- [GIVEN TASK]
Find every line in the material below that contains the string "acciaccatura" and copy each one in full.

- [DATA PROVIDED]

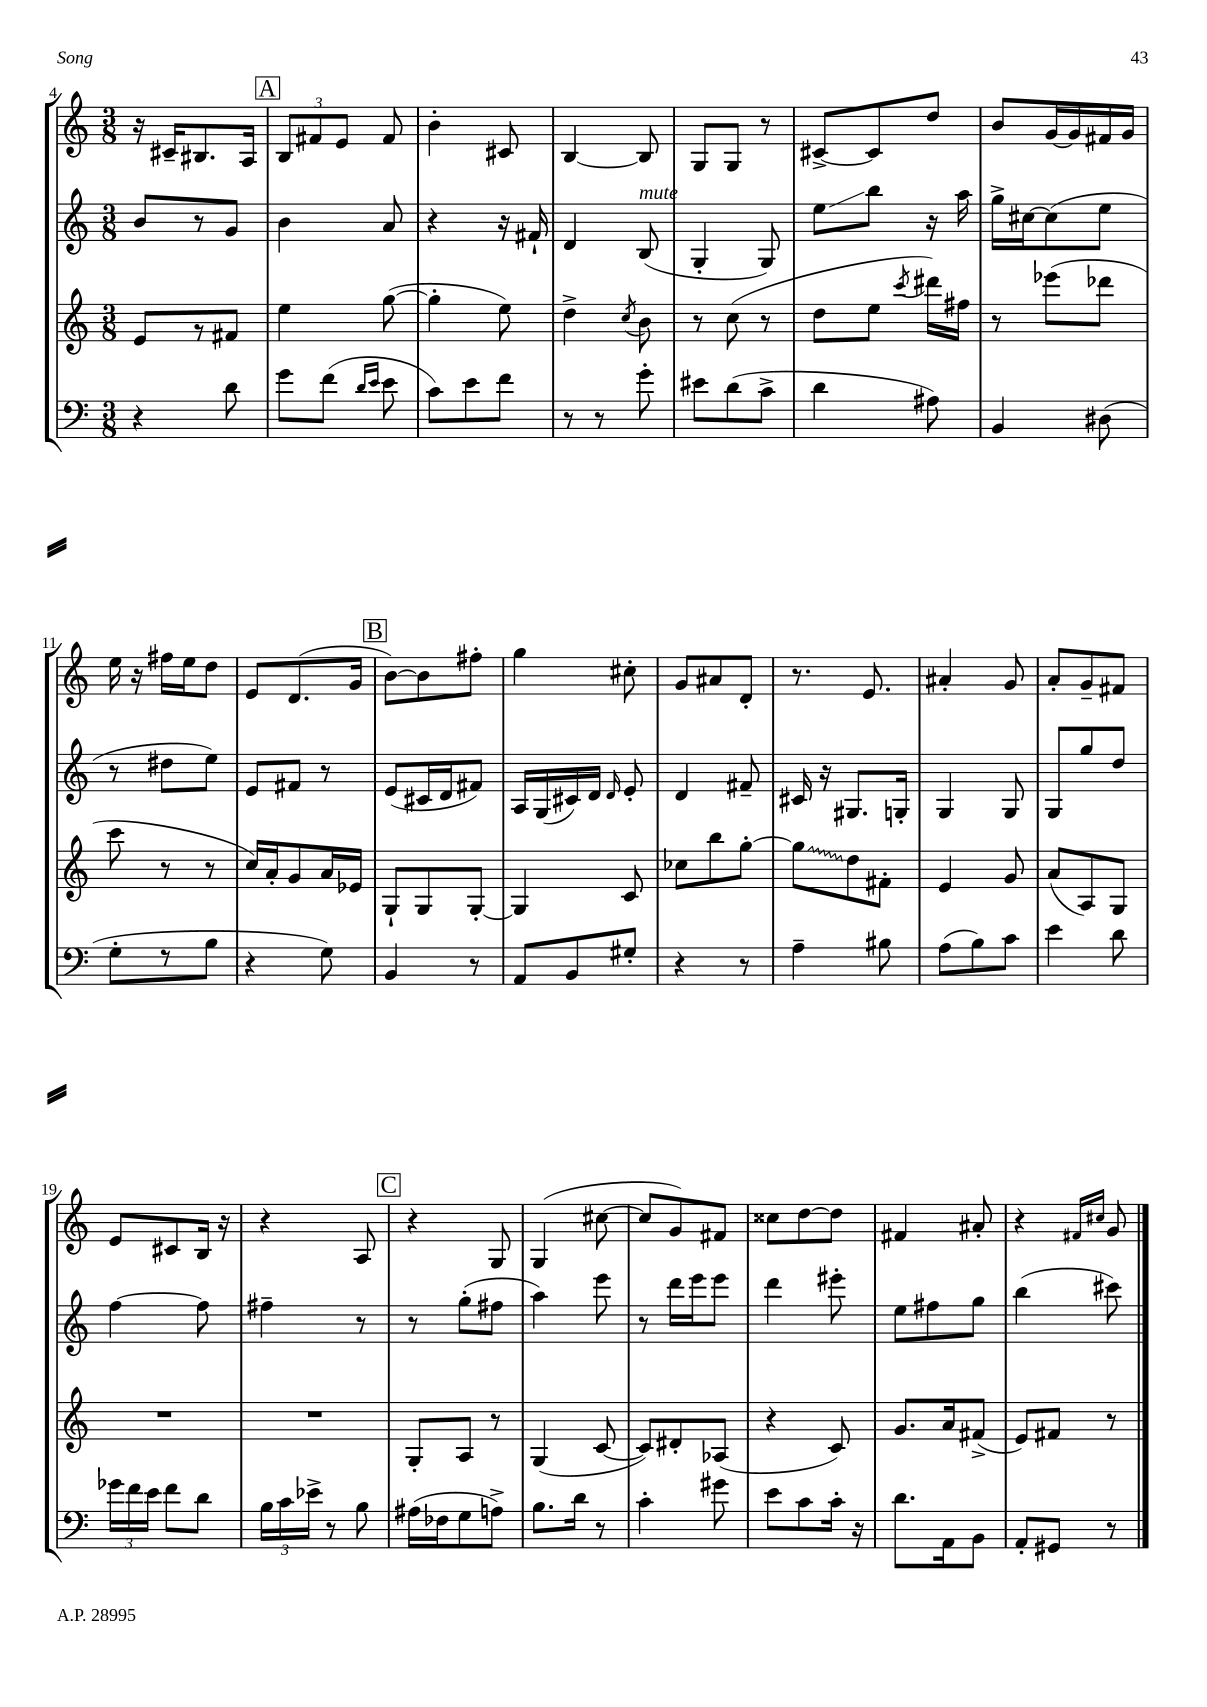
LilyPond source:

<<
\new StaffGroup <<
\new Staff = "s0" {
    \clef treble \key c \major \numericTimeSignature \time 3/8
    \autoBeamOff r16 cis'16[-- bis8. a16] |
    \mark \markup { \box "A" } \tuplet 3/2 { b8[ fis'8 e'8] } fis'8 |
    b'4-. cis'8 |
    b4~ b8 |
    g8[ g8] r8 |
    cis'8[~-> cis'8 d''8] |
    b'8[ g'16~ g'16 fis'16 g'16] |
    e''16 r16 fis''16[ e''16 d''8] |
    e'8[ d'8.( g'16] |
    \mark \markup { \box "B" } b'8[~) b'8 fis''8]-. |
    g''4 cis''8-. |
    g'8[ ais'8 d'8]-. |
    r8. e'8. |
    ais'4-. g'8 |
    a'8[-. g'8-- fis'8] |
    e'8[ cis'8 b16] r16 |
    r4 a8 |
    \mark \markup { \box "C" } r4 g8 |
    g4( cis''8~ |
    cis''8[ g'8) fis'8] |
    cisis''8[ d''8~ d''8] |
    fis'4 ais'8-. |
    r4 \grace { fis'16[ cis''16] } g'8 \bar "|." |
}
\new Staff = "s1" {
    \clef treble \key c \major \numericTimeSignature \time 3/8
    \autoBeamOff b'8[ r8 g'8] |
    \mark \markup { \box "A" } b'4 a'8 |
    r4 r16 fis'16-! |
    d'4 b8^\markup { \italic "mute" }( |
    g4-. g8) |
    e''8[\glissando b''8] r16 a''16 |
    g''16[-> cis''16~ cis''8( e''8] |
    r8 dis''8[ e''8]) |
    e'8[ fis'8] r8 |
    \mark \markup { \box "B" } e'8[( cis'16 d'16 fis'8]) |
    a16[ g16( cis'16) d'16] \grace { d'16 } e'8-. |
    d'4 fis'8-- |
    cis'16 r16 gis8.[ g16]-. |
    g4 g8 |
    g8[ g''8 d''8] |
    f''4~ f''8 |
    fis''4-- r8 |
    \mark \markup { \box "C" } r8 g''8[-.( fis''8] |
    a''4) e'''8 |
    r8 d'''16[ e'''16 e'''8] |
    d'''4 eis'''8-. |
    e''8[ fis''8 g''8] |
    b''4( cis'''8) \bar "|." |
}
\new Staff = "s2" {
    \clef treble \key c \major \numericTimeSignature \time 3/8
    \autoBeamOff e'8[ r8 fis'8] |
    \mark \markup { \box "A" } e''4 g''8~( |
    g''4-. e''8) |
    d''4-> \acciaccatura { c''8 } b'8 |
    r8 c''8( r8 |
    d''8[ e''8] \acciaccatura { c'''8 } dis'''16[) fis''16] |
    r8 ees'''8[( des'''8] |
    c'''8 r8 r8 |
    c''16[) a'16-. g'8 a'16 ees'16] |
    \mark \markup { \box "B" } g8[-! g8 g8]~-. |
    g4 c'8 |
    ces''8[ b''8 g''8]~-. |
    \once \override Glissando.style = #'zigzag g''8[\glissando d''8 fis'8]-. |
    e'4 g'8 |
    a'8[( a8) g8] |
    R4. |
    R4. |
    \mark \markup { \box "C" } g8[-. a8] r8 |
    g4( c'8~ |
    c'8[) dis'8-. aes8]( |
    r4 c'8) |
    g'8.[ a'16 fis'8]->( |
    e'8[) fis'8] r8 \bar "|." |
}
\new Staff = "s3" {
    \clef bass \key c \major \numericTimeSignature \time 3/8
    \autoBeamOff r4 d'8 |
    \mark \markup { \box "A" } g'8[ f'8]( \grace { d'16[ e'16] } e'8 |
    c'8[) e'8 f'8] |
    r8 r8 g'8-. |
    eis'8[ d'8( c'8]-> |
    d'4 ais8) |
    b,4 dis8( |
    g8[-. r8 b8] |
    r4 g8) |
    \mark \markup { \box "B" } b,4 r8 |
    a,8[ b,8 gis8]-. |
    r4 r8 |
    a4-- bis8 |
    a8[( b8) c'8] |
    e'4 d'8 |
    \tuplet 3/2 { ges'16[ f'16 e'16] } f'8[ d'8] |
    \tuplet 3/2 { b16[ c'16 ees'16]-> } r8 b8 |
    \mark \markup { \box "C" } ais16[( fes16 g8 a8]->) |
    b8.[ d'16] r8 |
    c'4-. gis'8 |
    e'8[ c'8 c'16]-. r16 |
    d'8.[ a,16 b,8] |
    a,8[-. gis,8] r8 \bar "|." |
}
>>
>>
\layout { \context { \Score currentBarNumber = #4 } }
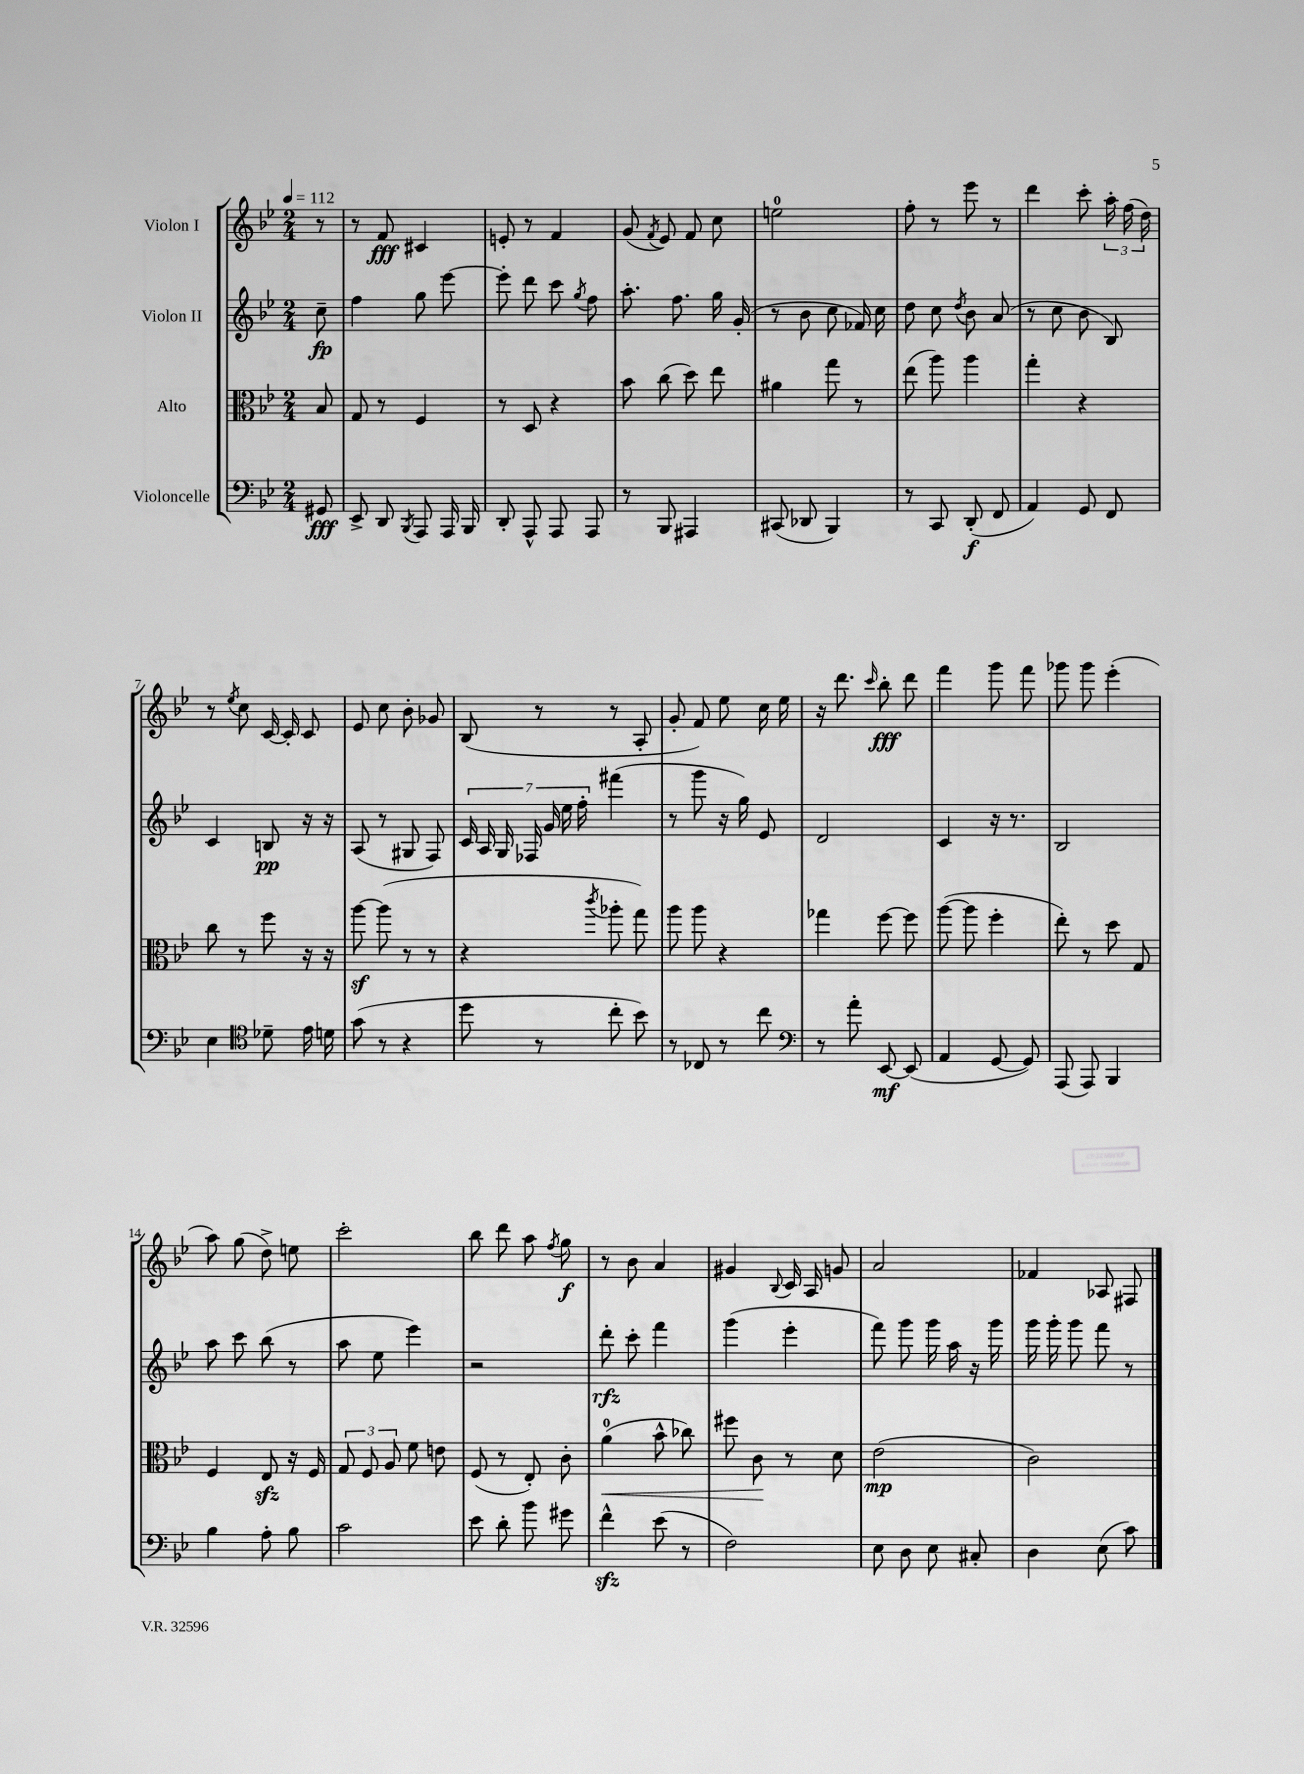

- [EXERCISE OUTPUT]
    d''4-> \acciaccatura { c''8 } b'8 |
    d''8[ e''8] \acciaccatura { c'''8 } dis'''16[) fis''16] |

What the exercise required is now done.